**EXERCISE**
Scan the material below for every line with the string "blue", and copy those lines.
[MATERIAL FOR THE TASK]
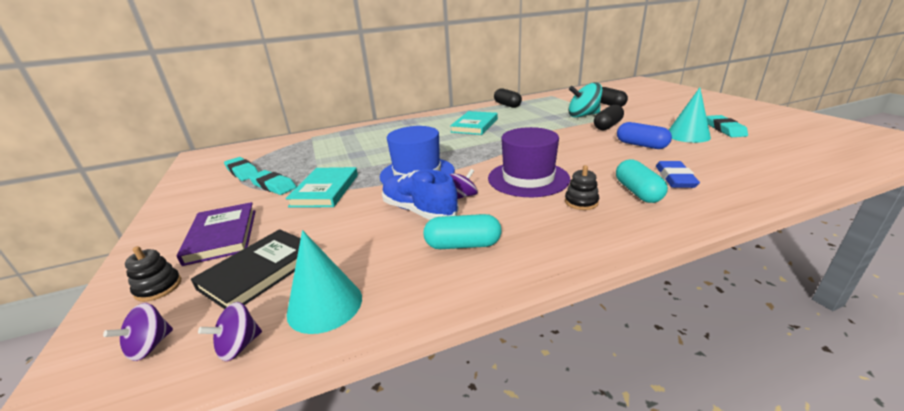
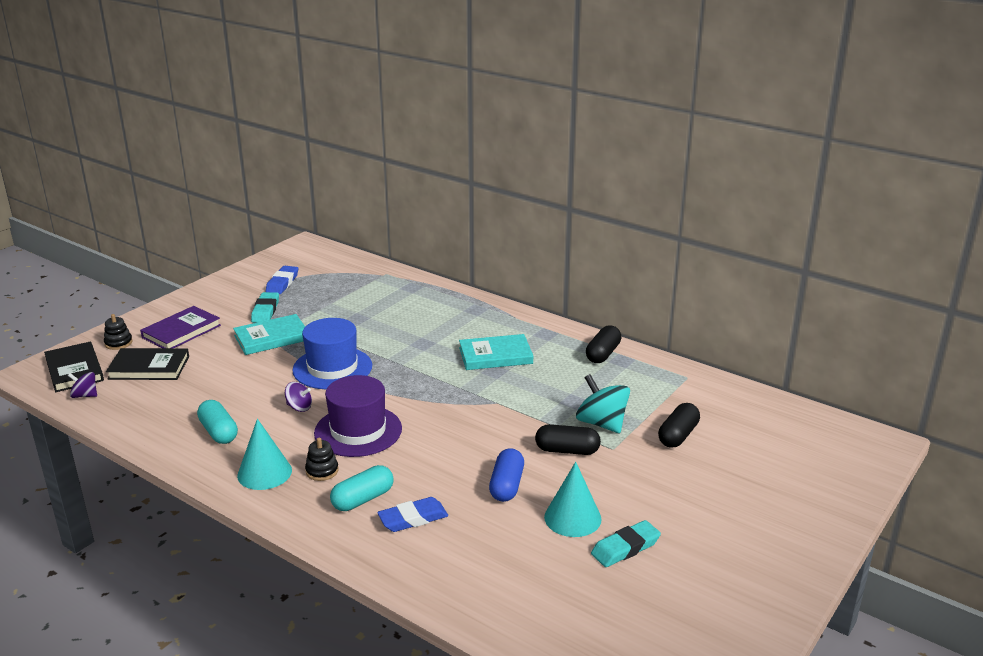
camera: 55 degrees right, 0 degrees up
(150, 346) = (74, 370): purple spinning top -> black book
(242, 172) = (282, 283): turquoise eraser -> blue eraser
(325, 305) = (128, 406): turquoise cone -> turquoise cone (264, 473)
(419, 211) = (260, 395): blue shoe -> none

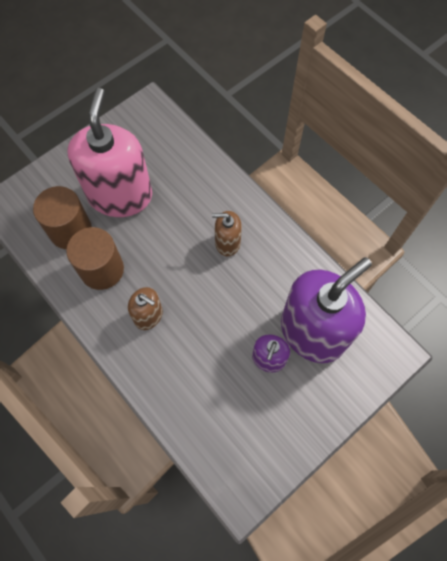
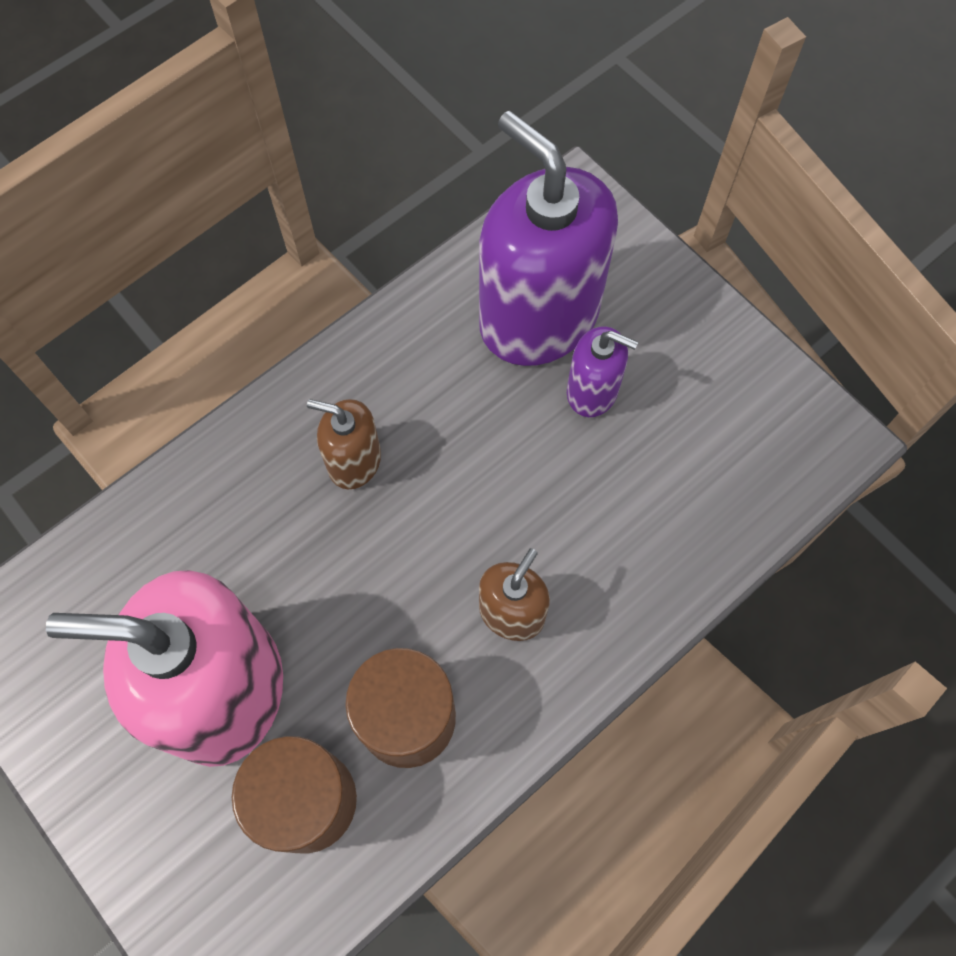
camera: 90 degrees left, 0 degrees up
(227, 242) = (354, 461): brown soap dispenser -> brown soap dispenser turned 105 degrees clockwise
[/MATERIAL FOR THE TASK]
**ANSWER BOX**
(242, 172) = (282, 283): turquoise eraser -> blue eraser
(419, 211) = (260, 395): blue shoe -> none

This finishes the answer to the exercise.